Count up the lines below that include the string "purple" and report the number by itself.
......
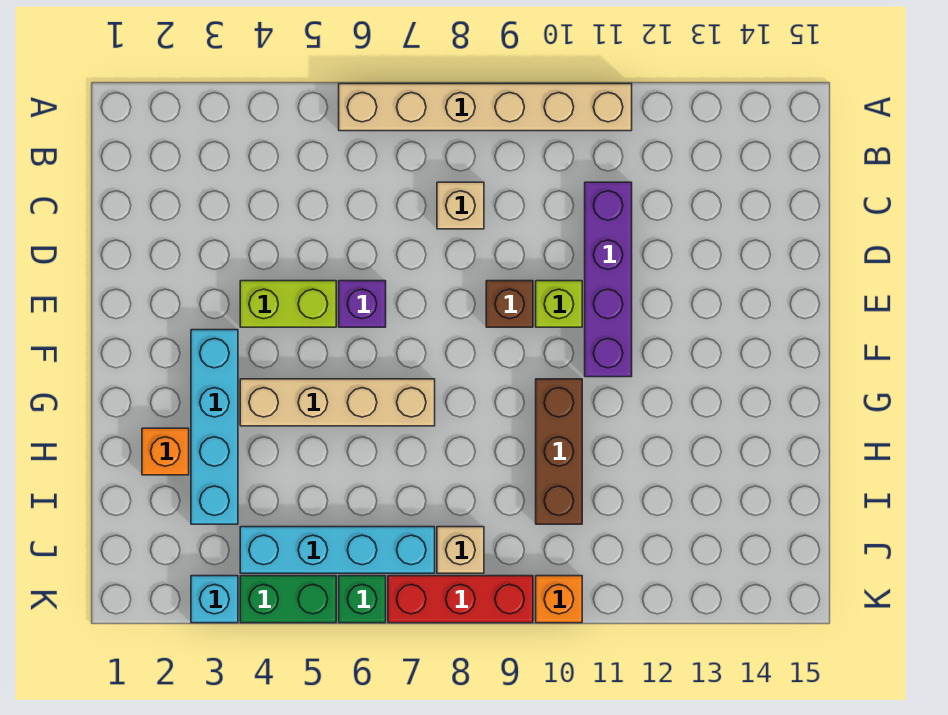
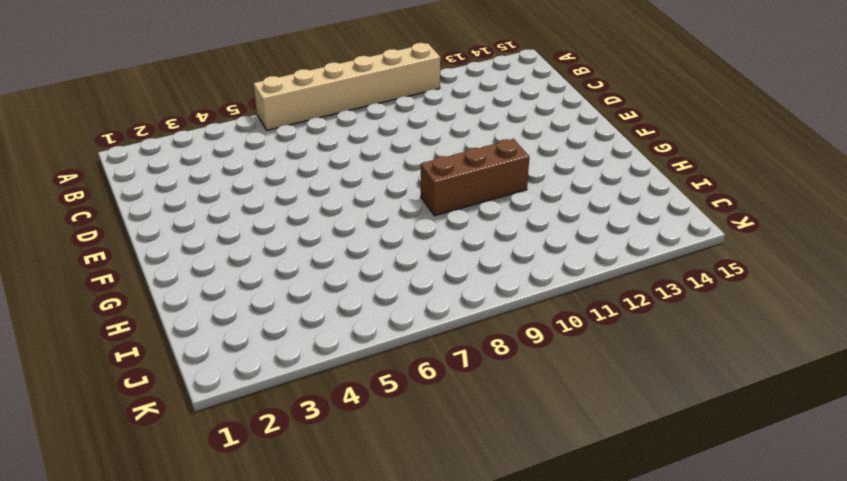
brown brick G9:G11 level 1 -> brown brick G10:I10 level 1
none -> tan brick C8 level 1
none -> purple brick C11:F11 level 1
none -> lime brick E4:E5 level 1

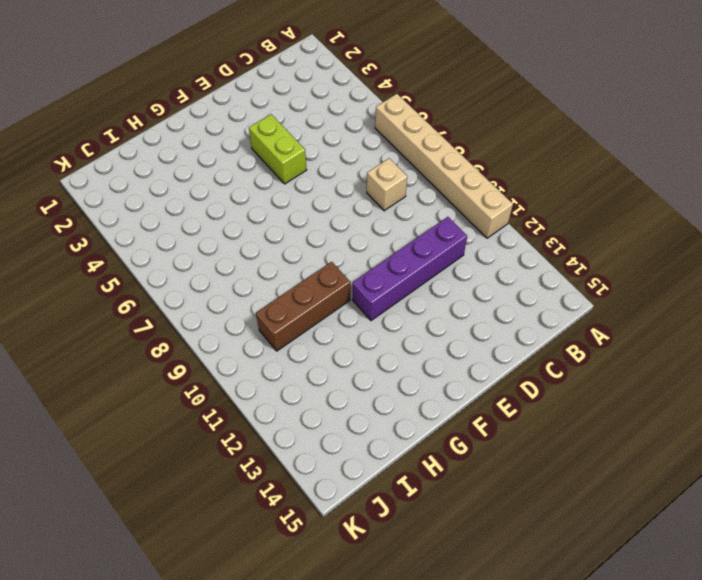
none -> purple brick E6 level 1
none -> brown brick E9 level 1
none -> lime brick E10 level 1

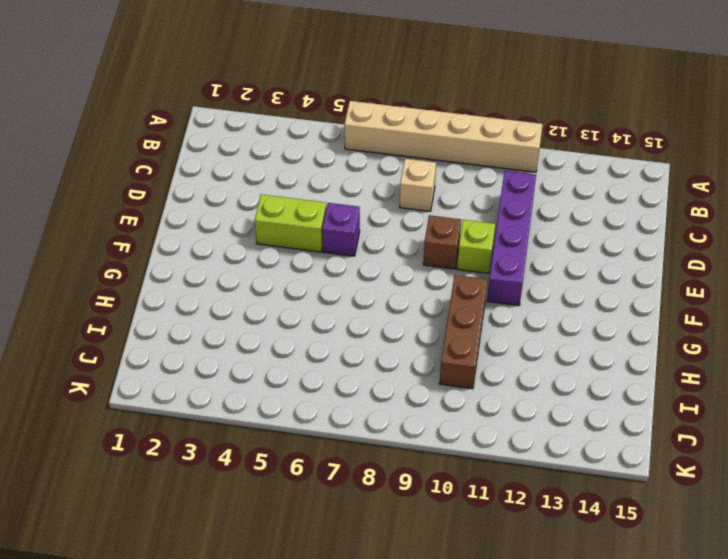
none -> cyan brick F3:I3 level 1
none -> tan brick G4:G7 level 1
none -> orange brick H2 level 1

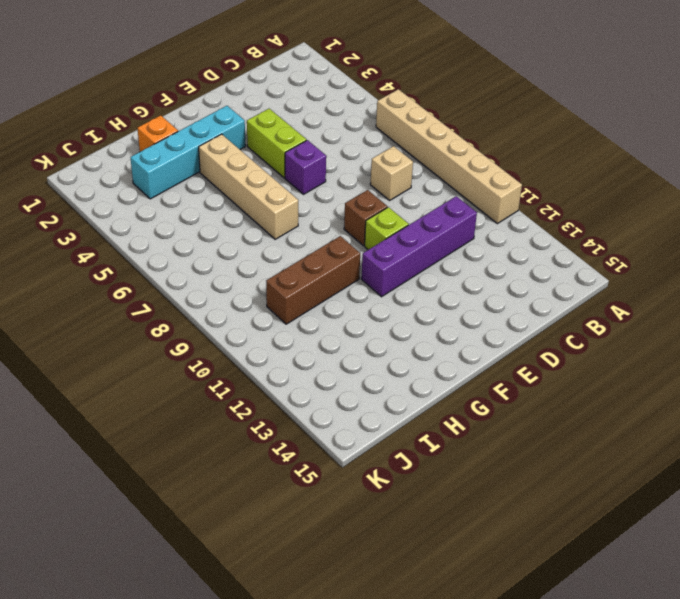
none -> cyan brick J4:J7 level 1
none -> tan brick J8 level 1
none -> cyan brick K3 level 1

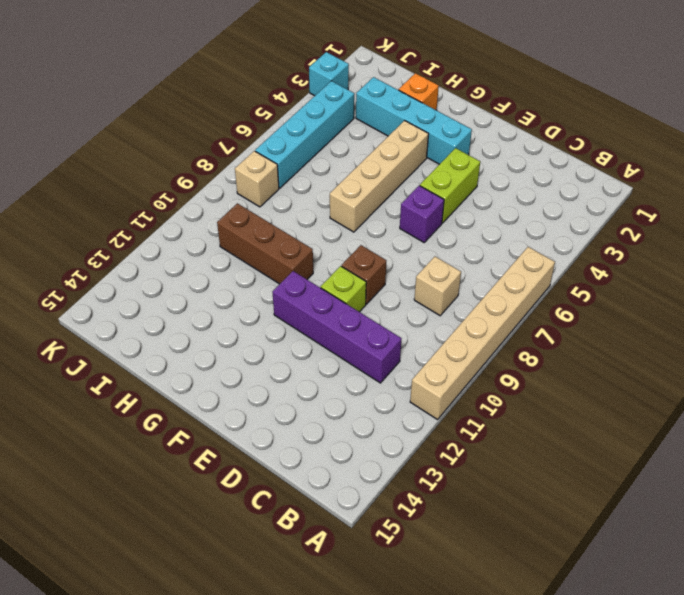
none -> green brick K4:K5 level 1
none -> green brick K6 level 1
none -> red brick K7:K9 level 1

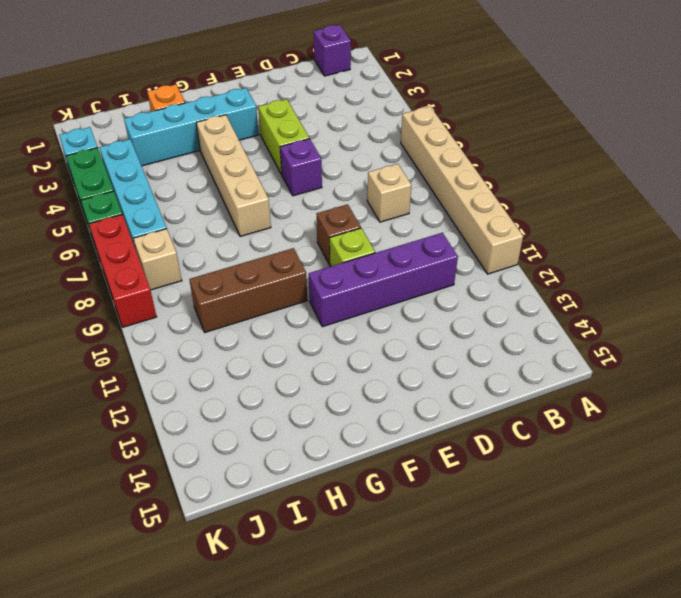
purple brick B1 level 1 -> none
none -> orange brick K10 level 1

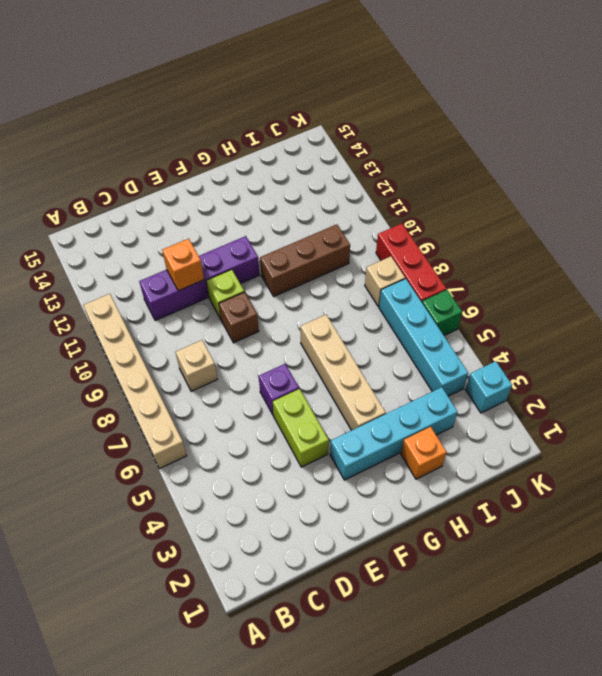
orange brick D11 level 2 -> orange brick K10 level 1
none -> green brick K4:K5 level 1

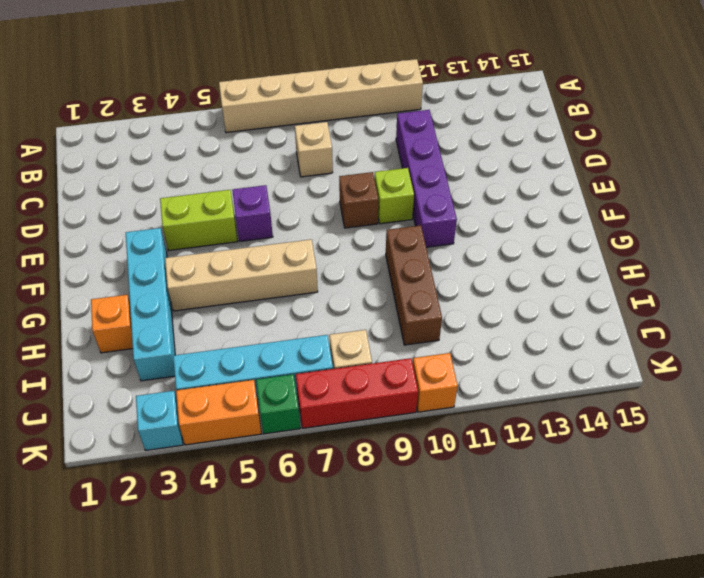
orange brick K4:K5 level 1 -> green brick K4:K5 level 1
......
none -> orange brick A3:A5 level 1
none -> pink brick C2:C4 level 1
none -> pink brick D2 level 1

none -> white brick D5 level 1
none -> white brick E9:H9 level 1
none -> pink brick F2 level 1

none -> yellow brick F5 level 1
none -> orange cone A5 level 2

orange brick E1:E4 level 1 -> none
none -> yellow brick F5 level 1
......
-- Exercise response --
3